*AVAILABLE DATA*.
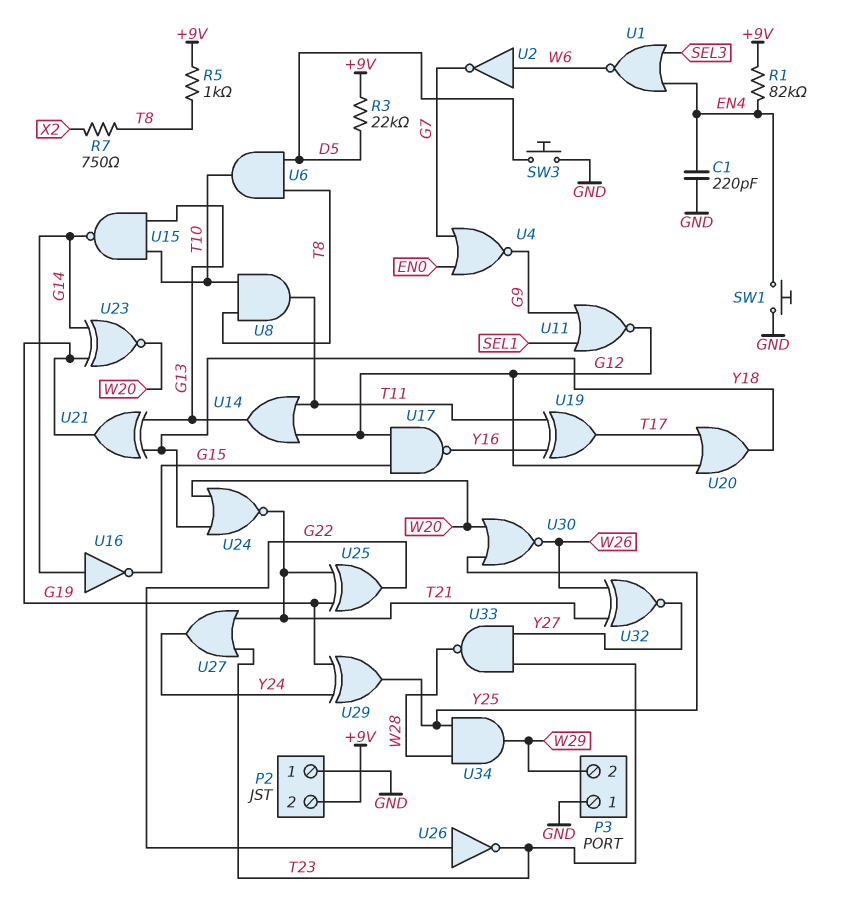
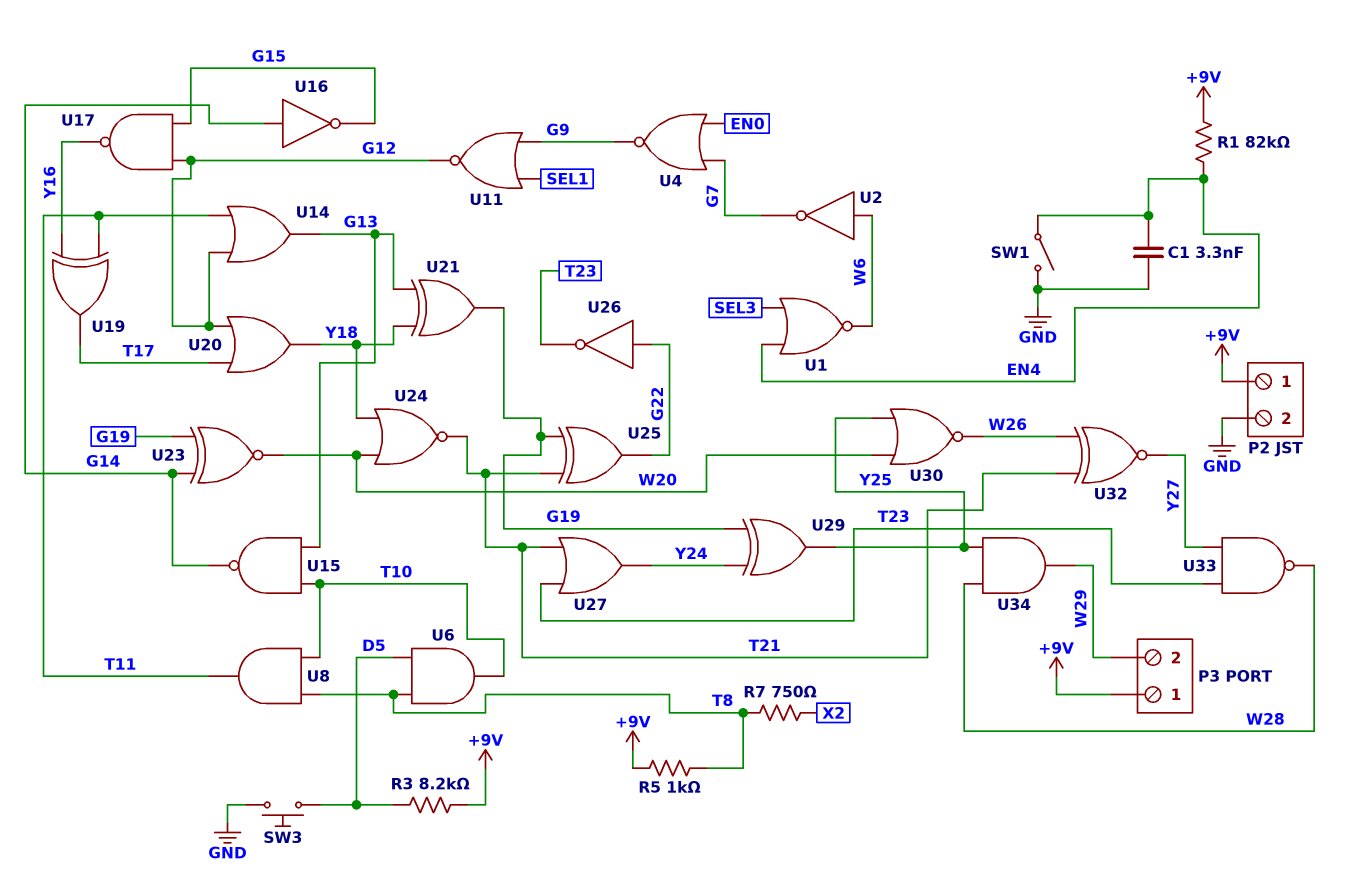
C1: 220pF (EN4, GND) -> 3.3nF (EN4, GND)
P2 pin 1: GND -> +9V
P2 pin 2: +9V -> GND
P3 pin 1: GND -> +9V
R3: 22k (+9V, D5) -> 8.2k (+9V, D5)
SW1: button (EN4, GND) -> switch (EN4, GND)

*WORK TO BE COMPLETED*. Would you retype the lines of the data above, from the one holding "P2 pin 2: +9V -> GND" through its final line, exactly and without adding any other line?

*EXPECTED OUTPUT*.
P2 pin 2: +9V -> GND
P3 pin 1: GND -> +9V
R3: 22k (+9V, D5) -> 8.2k (+9V, D5)
SW1: button (EN4, GND) -> switch (EN4, GND)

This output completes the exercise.